#### [How to complete this task]
Without including any pictures, copy each entry below exactly.

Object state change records

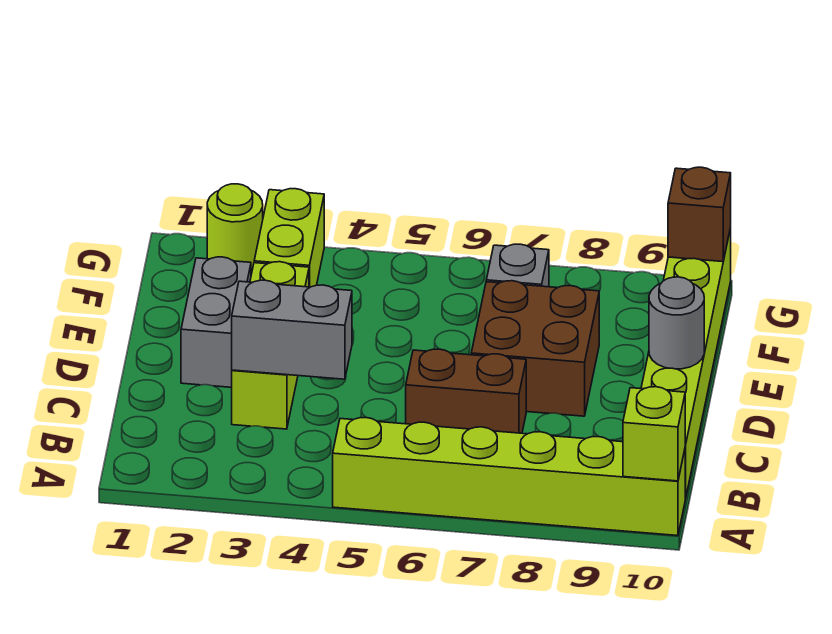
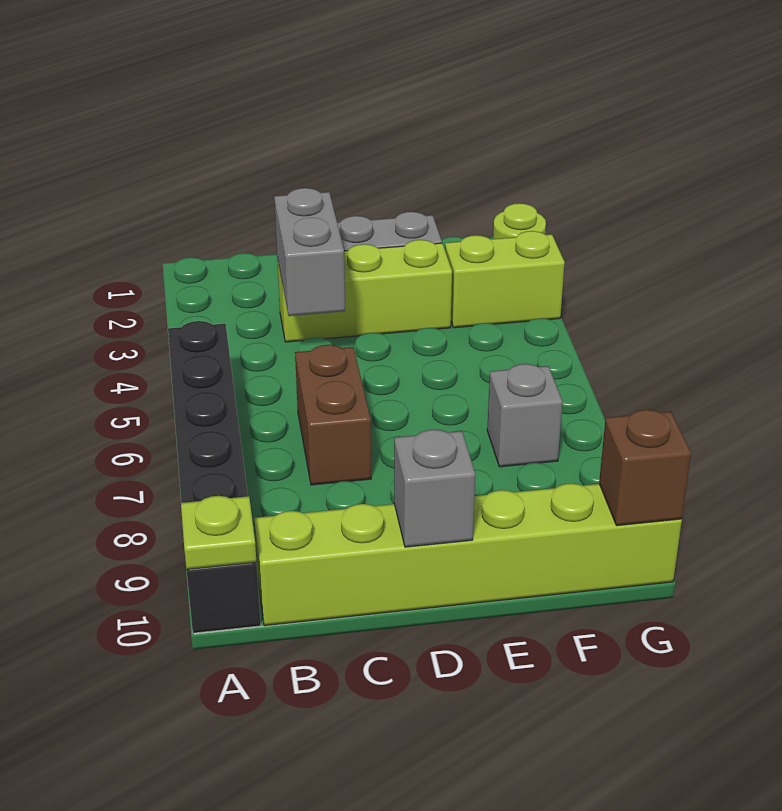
lime brick A5:A10 level 1 -> black brick A5:A10 level 1
lime brick A10 level 2 -> lime plate A10 level 2
brown brick D7:E8 level 1 -> none
grey round brick D10 level 2 -> grey brick D10 level 2

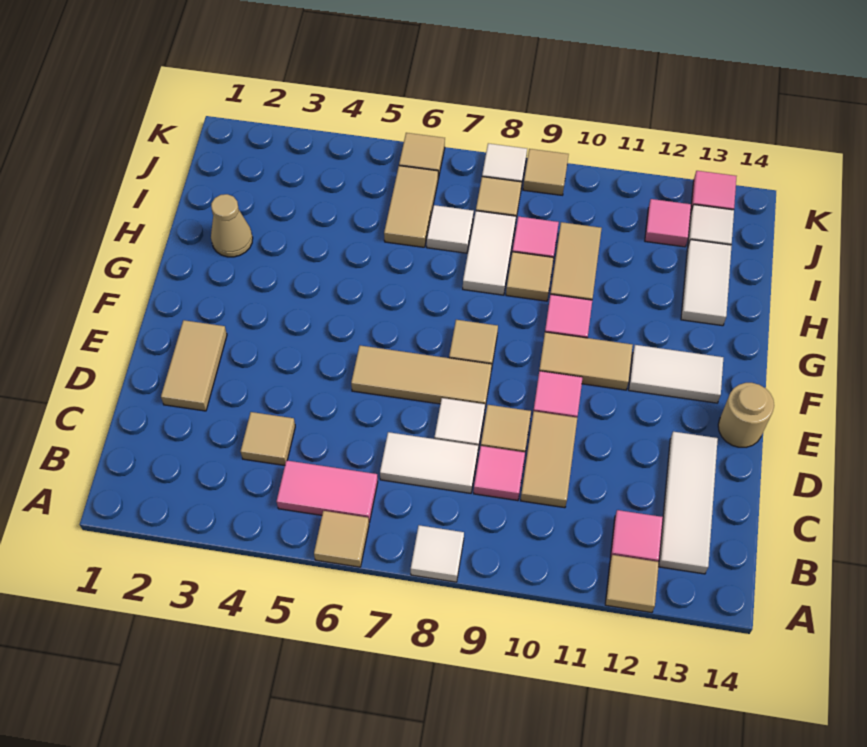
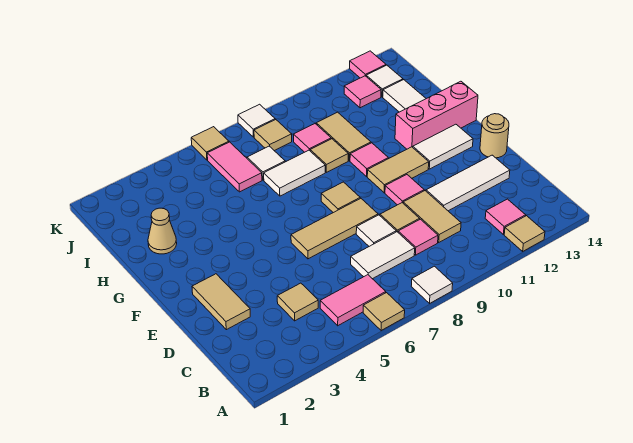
white tile B13:D13 level 1 -> white tile D11:D13 level 1
none -> pink brick G12:G14 level 1
white tile H8:I8 level 1 -> white tile H7:H8 level 1
tan tile I6:J6 level 1 -> pink tile I6:J6 level 1
tan tile K9 level 1 -> none

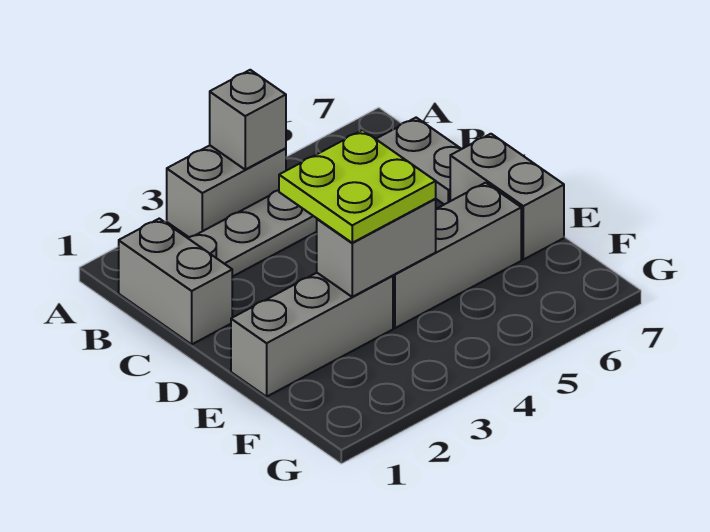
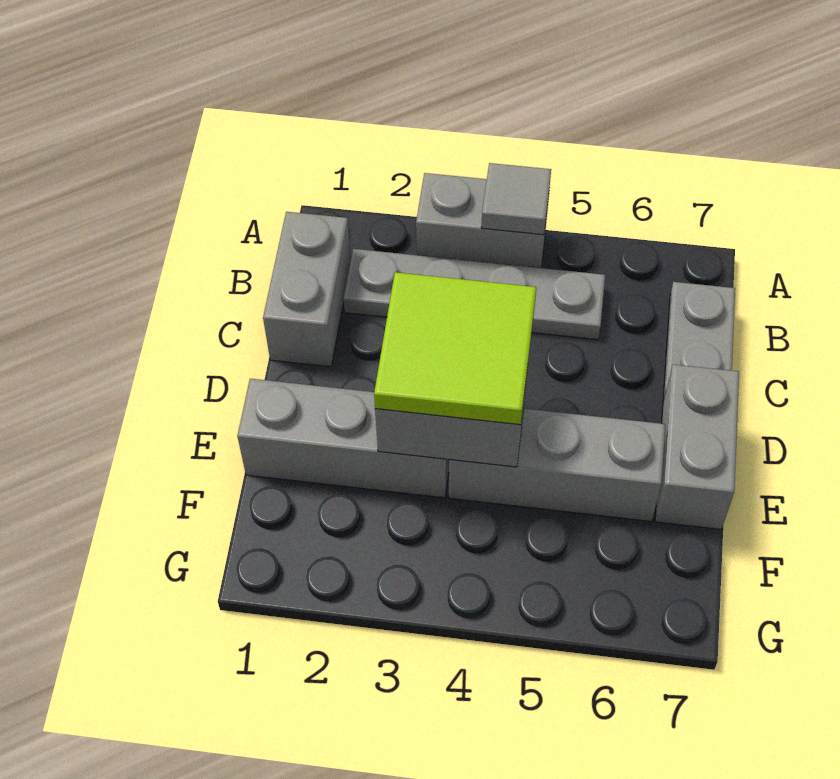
grey brick A4 level 2 -> grey tile A4 level 2
lime plate D3:E4 level 3 -> lime tile D3:E4 level 3

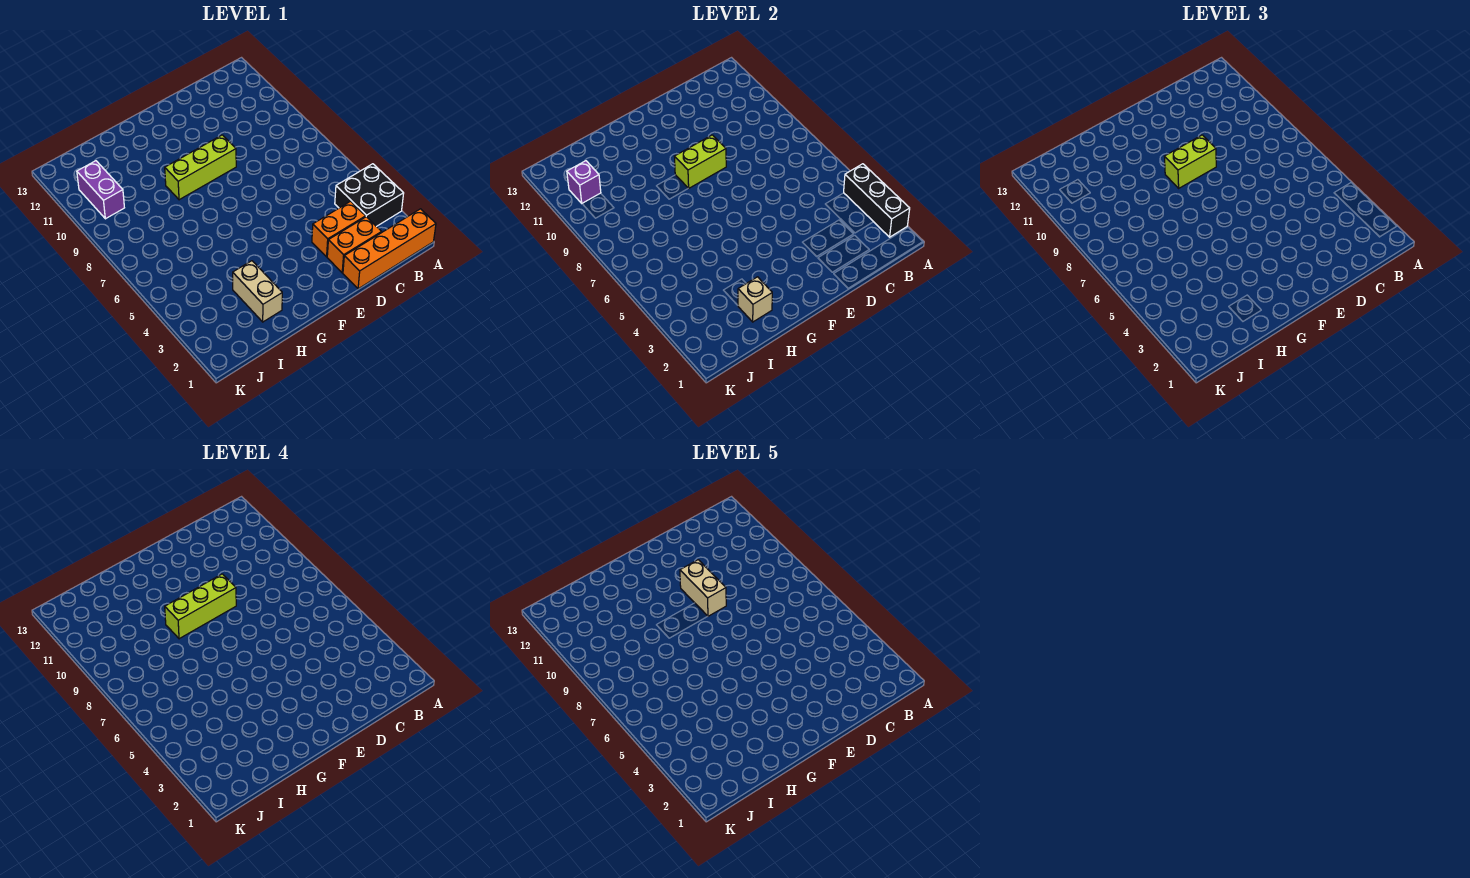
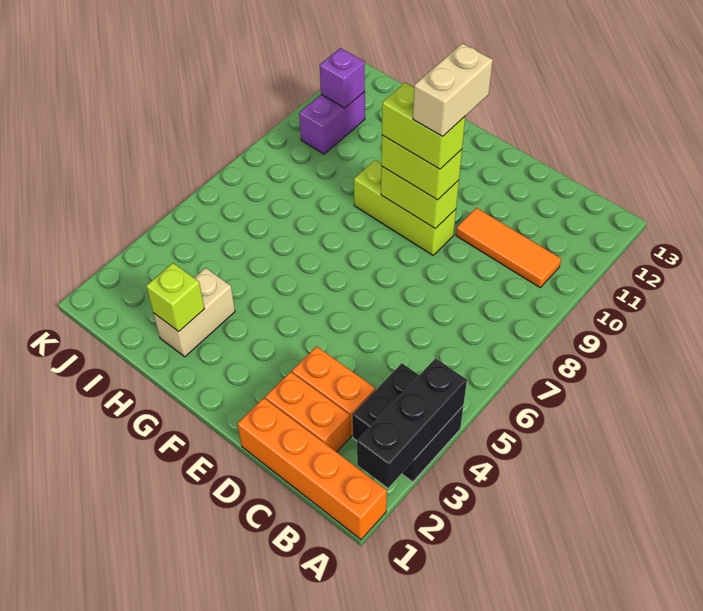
none -> orange tile B10:D10 level 1
lime brick E9:G9 level 4 -> lime brick E9:F9 level 4
tan brick H2 level 2 -> lime brick H2 level 2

#### [Reply]
lime brick A5:A10 level 1 -> black brick A5:A10 level 1
lime brick A10 level 2 -> lime plate A10 level 2
brown brick D7:E8 level 1 -> none
grey round brick D10 level 2 -> grey brick D10 level 2

white tile B13:D13 level 1 -> white tile D11:D13 level 1
none -> pink brick G12:G14 level 1
white tile H8:I8 level 1 -> white tile H7:H8 level 1
tan tile I6:J6 level 1 -> pink tile I6:J6 level 1
tan tile K9 level 1 -> none

grey brick A4 level 2 -> grey tile A4 level 2
lime plate D3:E4 level 3 -> lime tile D3:E4 level 3

none -> orange tile B10:D10 level 1
lime brick E9:G9 level 4 -> lime brick E9:F9 level 4
tan brick H2 level 2 -> lime brick H2 level 2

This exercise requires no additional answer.